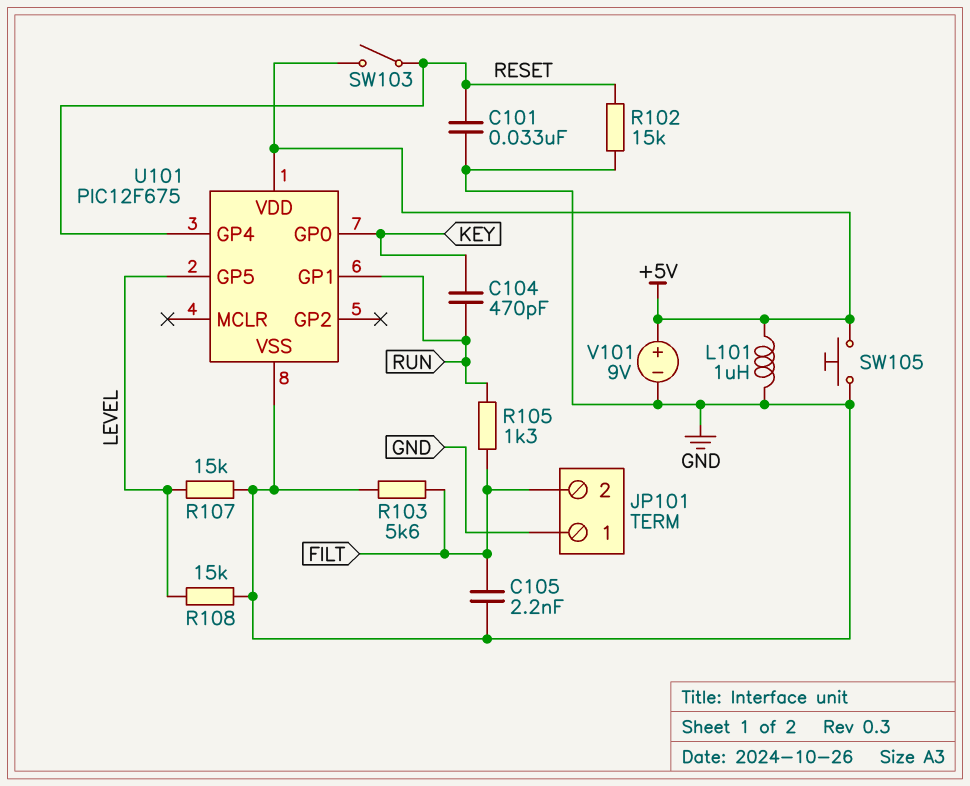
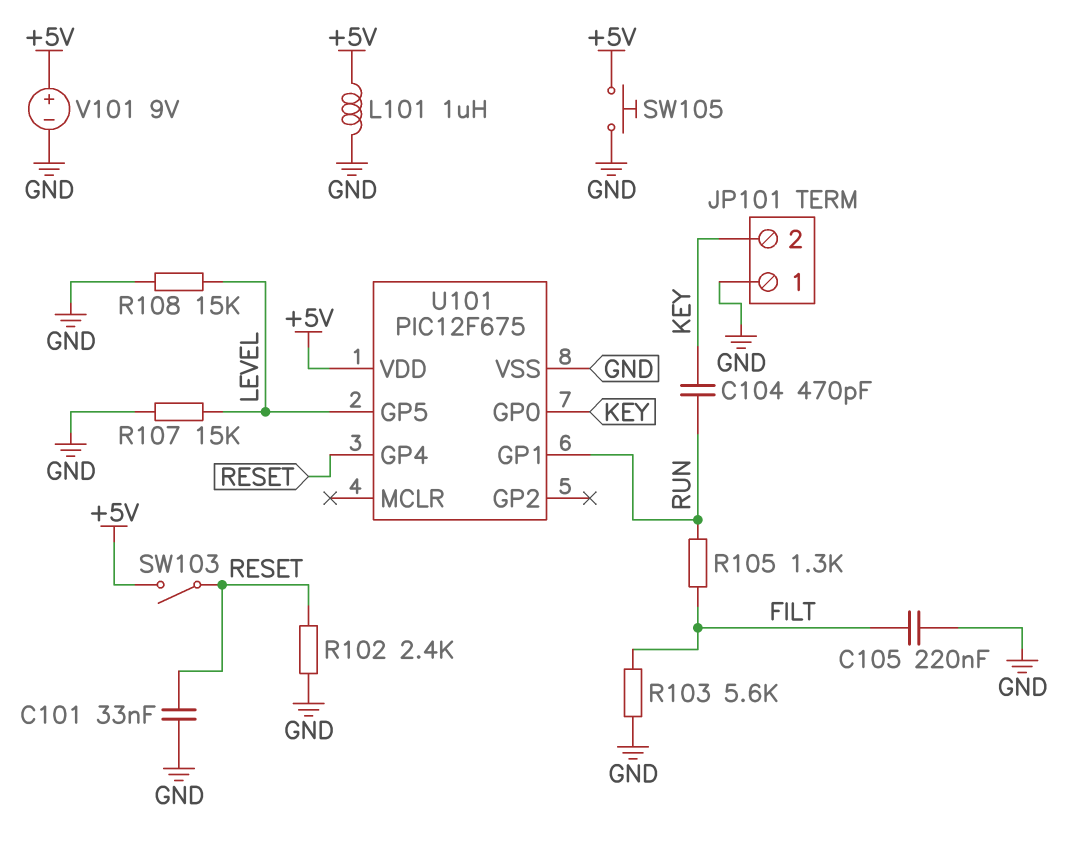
C105: 2.2nF (FILT, GND) -> 220nF (FILT, GND)
JP101 pin 2: FILT -> KEY
R102: 15k (GND, RESET) -> 2.4k (GND, RESET)

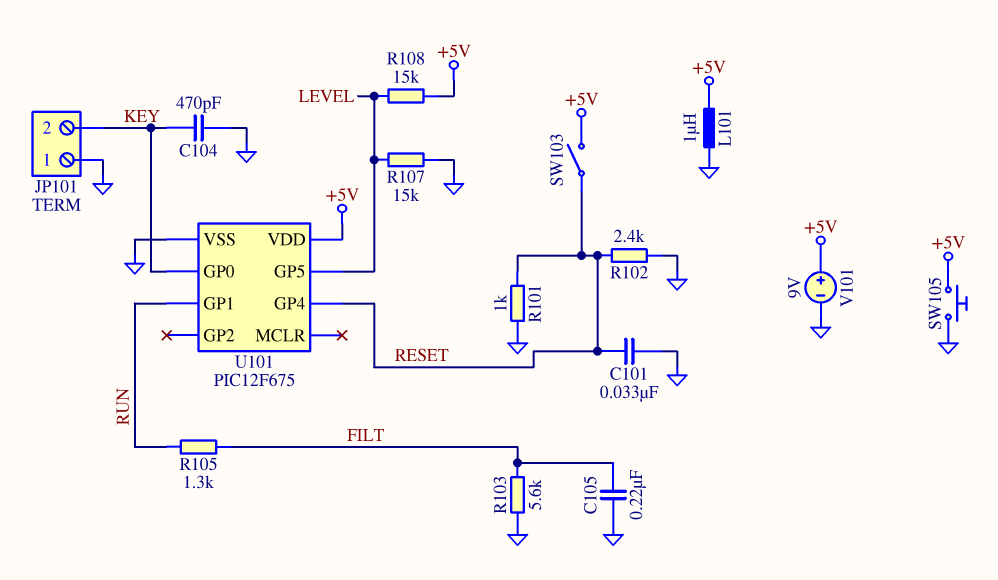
C104: 470pF (KEY, RUN) -> 470pF (GND, KEY)
R101: none -> 1k (GND, RESET)
R108: 15k (GND, LEVEL) -> 15k (+5V, LEVEL)

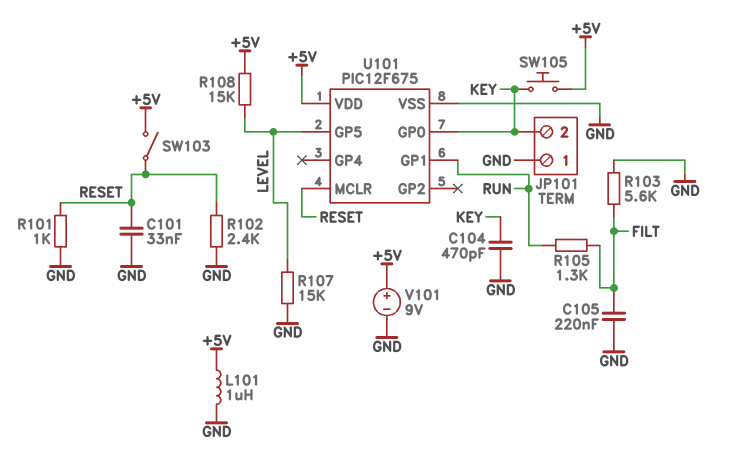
SW105: button (+5V, GND) -> button (+5V, KEY)
U101 pin GP4: RESET -> none
U101 pin MCLR: none -> RESET

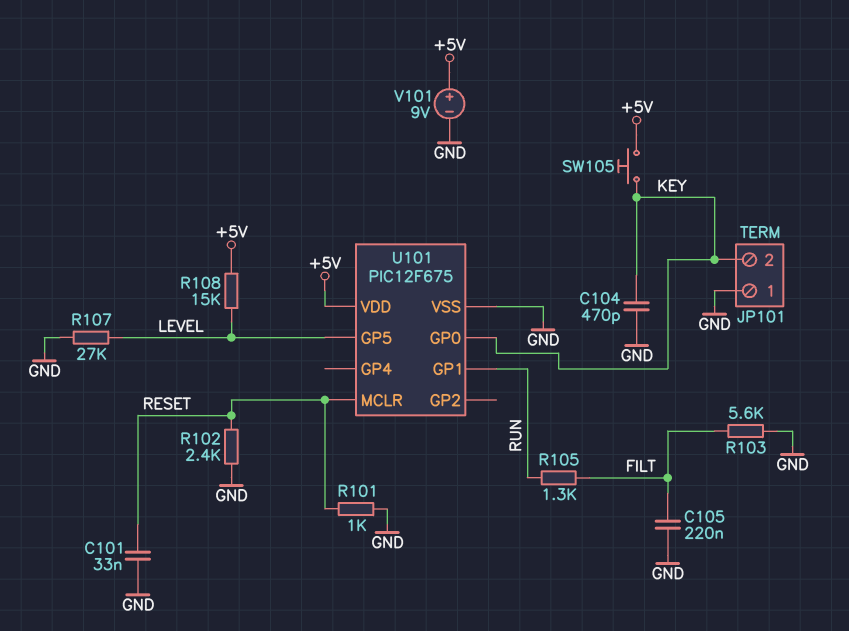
L101: 1uH (+5V, GND) -> none
R107: 15k (GND, LEVEL) -> 27k (GND, LEVEL)
SW103: switch (+5V, RESET) -> none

_Exercise description_.
Images should not appear in the copy; retype the listing above exactly.

_Response box_.
C105: 2.2nF (FILT, GND) -> 220nF (FILT, GND)
JP101 pin 2: FILT -> KEY
R102: 15k (GND, RESET) -> 2.4k (GND, RESET)

C104: 470pF (KEY, RUN) -> 470pF (GND, KEY)
R101: none -> 1k (GND, RESET)
R108: 15k (GND, LEVEL) -> 15k (+5V, LEVEL)

SW105: button (+5V, GND) -> button (+5V, KEY)
U101 pin GP4: RESET -> none
U101 pin MCLR: none -> RESET

L101: 1uH (+5V, GND) -> none
R107: 15k (GND, LEVEL) -> 27k (GND, LEVEL)
SW103: switch (+5V, RESET) -> none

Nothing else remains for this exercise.